→ Work instruction
Given the listing below, write out exactly the lines starting with the line that has "C2: none -> 330nF (AGND, BUS_B)" and going on through the line that has "U2: SP3485 -> MAX3485", both kept.

→ Dataset records
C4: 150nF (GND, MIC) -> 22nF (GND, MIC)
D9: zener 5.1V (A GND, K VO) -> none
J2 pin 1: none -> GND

==

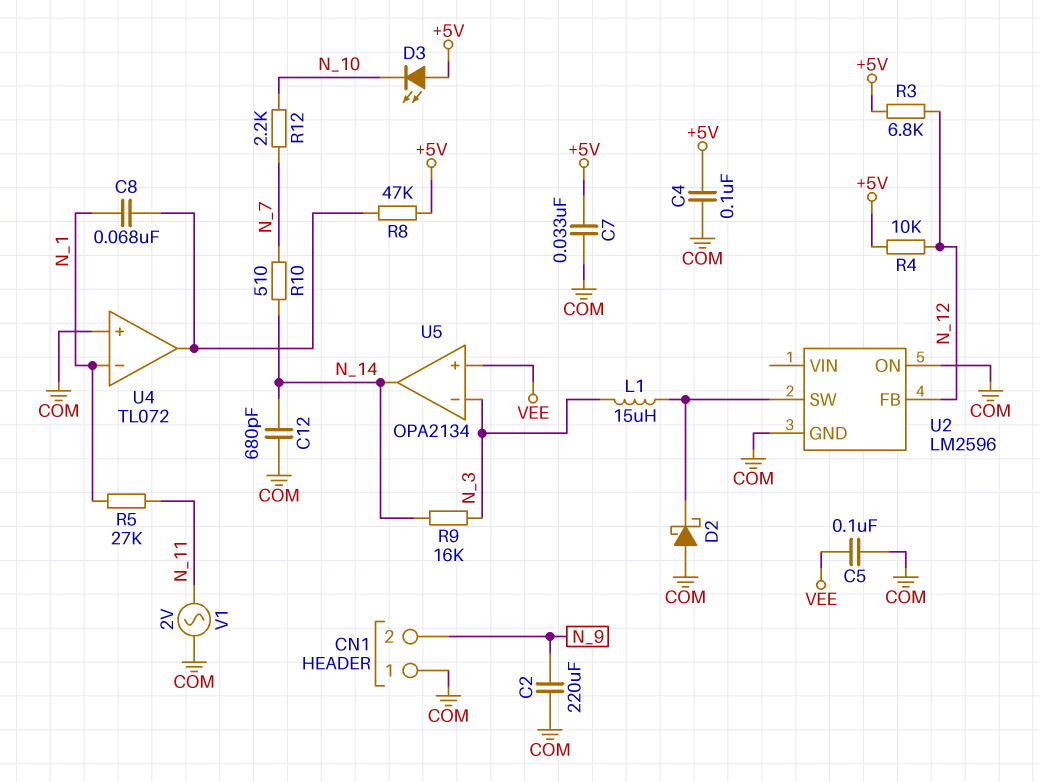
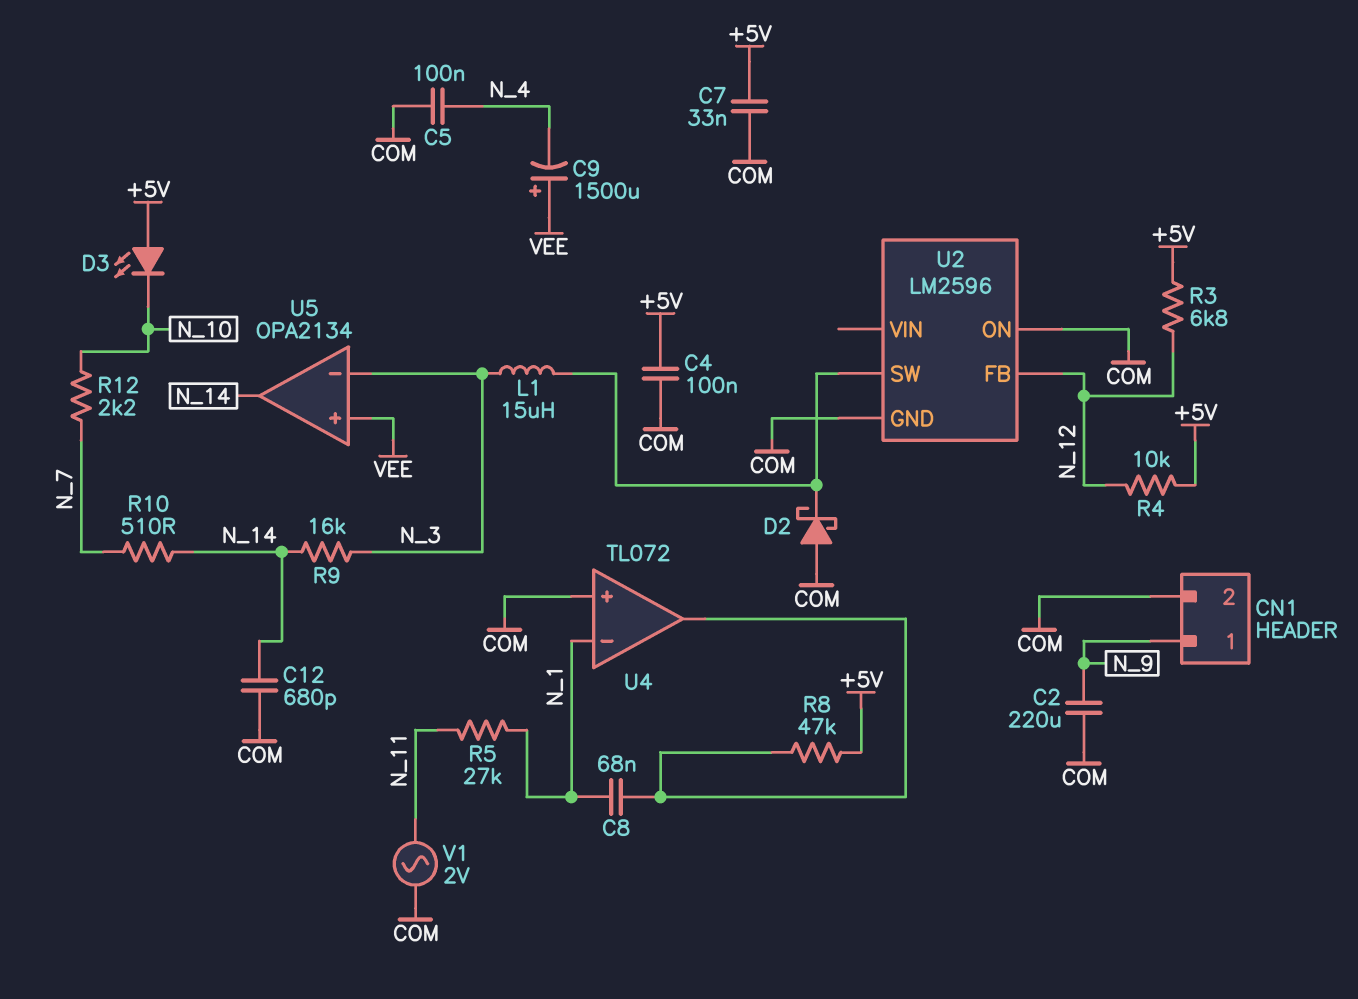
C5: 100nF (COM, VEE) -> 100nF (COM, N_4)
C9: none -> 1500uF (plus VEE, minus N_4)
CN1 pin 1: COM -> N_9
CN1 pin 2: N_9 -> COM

---

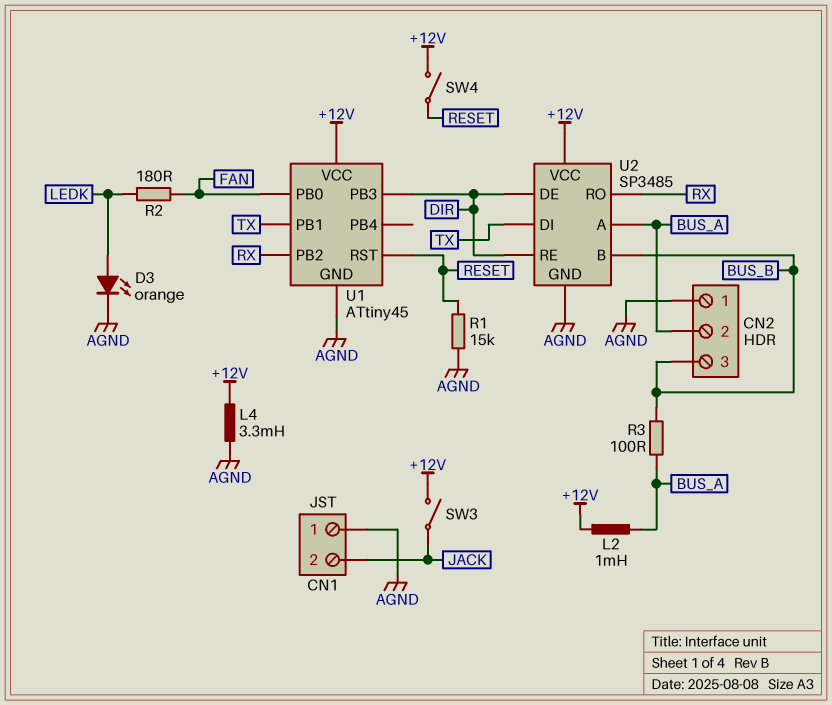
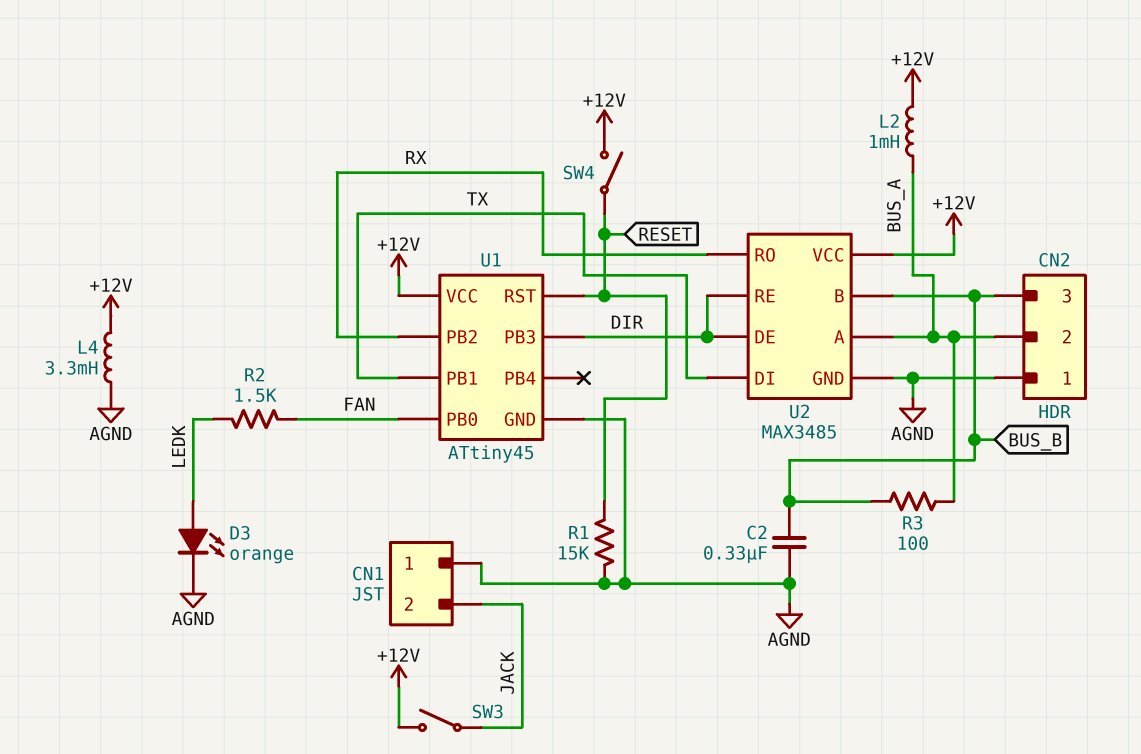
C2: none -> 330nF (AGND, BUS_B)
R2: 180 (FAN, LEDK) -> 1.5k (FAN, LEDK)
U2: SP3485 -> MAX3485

→ Your response
C2: none -> 330nF (AGND, BUS_B)
R2: 180 (FAN, LEDK) -> 1.5k (FAN, LEDK)
U2: SP3485 -> MAX3485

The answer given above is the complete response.